Material for the task:
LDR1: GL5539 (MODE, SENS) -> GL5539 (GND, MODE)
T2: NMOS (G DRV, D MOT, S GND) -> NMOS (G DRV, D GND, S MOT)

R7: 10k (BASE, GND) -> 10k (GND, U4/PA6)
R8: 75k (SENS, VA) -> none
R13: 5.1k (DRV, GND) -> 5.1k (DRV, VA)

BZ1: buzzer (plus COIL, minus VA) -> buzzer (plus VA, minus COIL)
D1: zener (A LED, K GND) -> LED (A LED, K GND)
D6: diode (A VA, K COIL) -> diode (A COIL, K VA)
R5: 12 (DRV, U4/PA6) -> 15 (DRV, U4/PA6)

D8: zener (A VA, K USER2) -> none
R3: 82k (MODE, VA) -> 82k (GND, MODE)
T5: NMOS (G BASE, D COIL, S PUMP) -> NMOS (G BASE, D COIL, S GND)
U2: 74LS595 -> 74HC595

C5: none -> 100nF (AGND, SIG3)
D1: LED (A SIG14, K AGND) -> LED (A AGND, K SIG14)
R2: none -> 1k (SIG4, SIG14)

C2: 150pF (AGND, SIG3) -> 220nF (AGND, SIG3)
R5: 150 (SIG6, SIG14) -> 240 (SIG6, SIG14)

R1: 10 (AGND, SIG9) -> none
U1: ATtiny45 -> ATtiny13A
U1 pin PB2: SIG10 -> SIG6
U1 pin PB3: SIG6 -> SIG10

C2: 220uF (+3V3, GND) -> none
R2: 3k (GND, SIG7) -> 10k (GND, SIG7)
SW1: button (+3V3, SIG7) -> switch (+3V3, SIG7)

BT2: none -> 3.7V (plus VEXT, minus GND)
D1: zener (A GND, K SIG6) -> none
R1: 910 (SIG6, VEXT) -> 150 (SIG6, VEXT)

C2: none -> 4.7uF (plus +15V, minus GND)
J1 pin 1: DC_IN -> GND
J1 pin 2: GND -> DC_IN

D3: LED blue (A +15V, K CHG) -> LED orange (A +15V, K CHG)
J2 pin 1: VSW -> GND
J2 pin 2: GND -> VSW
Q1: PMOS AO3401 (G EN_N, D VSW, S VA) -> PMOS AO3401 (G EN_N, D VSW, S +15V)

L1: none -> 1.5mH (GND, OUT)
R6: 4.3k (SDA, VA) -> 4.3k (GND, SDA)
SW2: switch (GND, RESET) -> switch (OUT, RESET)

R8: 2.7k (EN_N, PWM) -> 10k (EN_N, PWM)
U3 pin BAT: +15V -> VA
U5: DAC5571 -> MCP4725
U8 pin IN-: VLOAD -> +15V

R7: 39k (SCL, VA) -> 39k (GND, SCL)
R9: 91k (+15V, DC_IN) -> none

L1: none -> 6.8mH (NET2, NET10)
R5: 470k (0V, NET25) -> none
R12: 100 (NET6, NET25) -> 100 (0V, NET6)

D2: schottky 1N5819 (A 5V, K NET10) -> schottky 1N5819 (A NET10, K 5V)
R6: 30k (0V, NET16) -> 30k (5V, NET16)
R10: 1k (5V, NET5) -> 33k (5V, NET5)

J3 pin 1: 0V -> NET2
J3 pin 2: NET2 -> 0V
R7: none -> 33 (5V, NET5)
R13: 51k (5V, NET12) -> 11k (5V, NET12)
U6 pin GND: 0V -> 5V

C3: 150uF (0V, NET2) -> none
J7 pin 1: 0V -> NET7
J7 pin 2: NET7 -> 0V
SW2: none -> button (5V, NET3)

Your goal: Return every line of the listing above that contains "switch".

Exercise result:
SW1: button (+3V3, SIG7) -> switch (+3V3, SIG7)
SW2: switch (GND, RESET) -> switch (OUT, RESET)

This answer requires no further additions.